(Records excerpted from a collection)
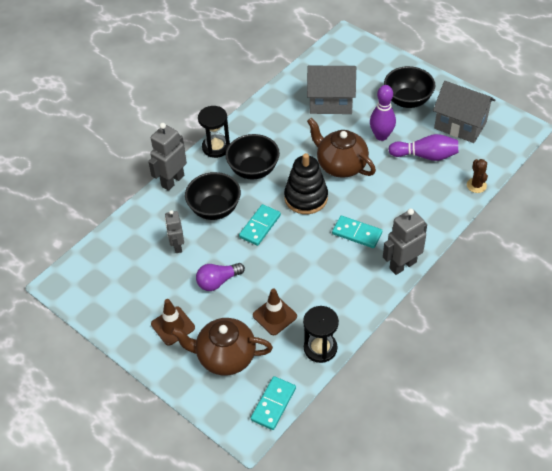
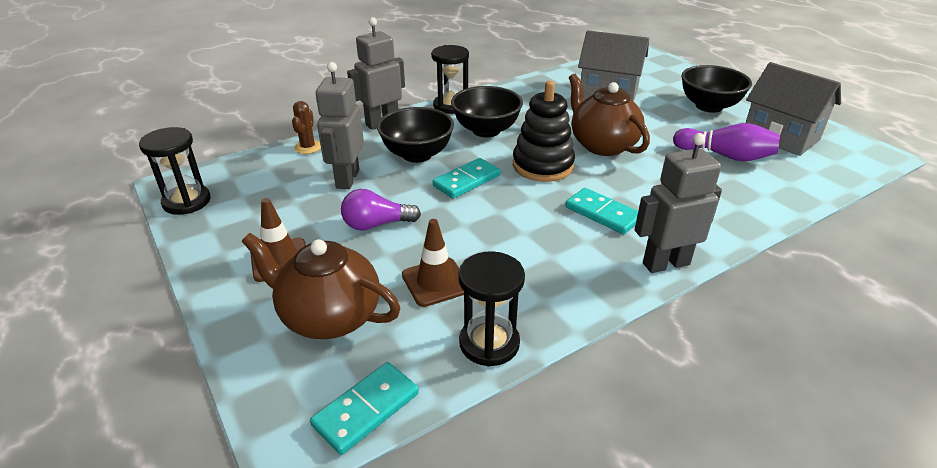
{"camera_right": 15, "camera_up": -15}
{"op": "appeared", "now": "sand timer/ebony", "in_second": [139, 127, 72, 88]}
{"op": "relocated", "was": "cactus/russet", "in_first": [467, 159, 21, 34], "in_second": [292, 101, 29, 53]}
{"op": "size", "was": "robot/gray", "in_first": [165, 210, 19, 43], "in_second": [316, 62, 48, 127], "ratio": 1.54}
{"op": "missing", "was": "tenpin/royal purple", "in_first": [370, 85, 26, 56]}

> WHAT YOU WILL DO
Restate every line above word for word. Do not carry over the images.

> RESPONSE
{"camera_right": 15, "camera_up": -15}
{"op": "appeared", "now": "sand timer/ebony", "in_second": [139, 127, 72, 88]}
{"op": "relocated", "was": "cactus/russet", "in_first": [467, 159, 21, 34], "in_second": [292, 101, 29, 53]}
{"op": "size", "was": "robot/gray", "in_first": [165, 210, 19, 43], "in_second": [316, 62, 48, 127], "ratio": 1.54}
{"op": "missing", "was": "tenpin/royal purple", "in_first": [370, 85, 26, 56]}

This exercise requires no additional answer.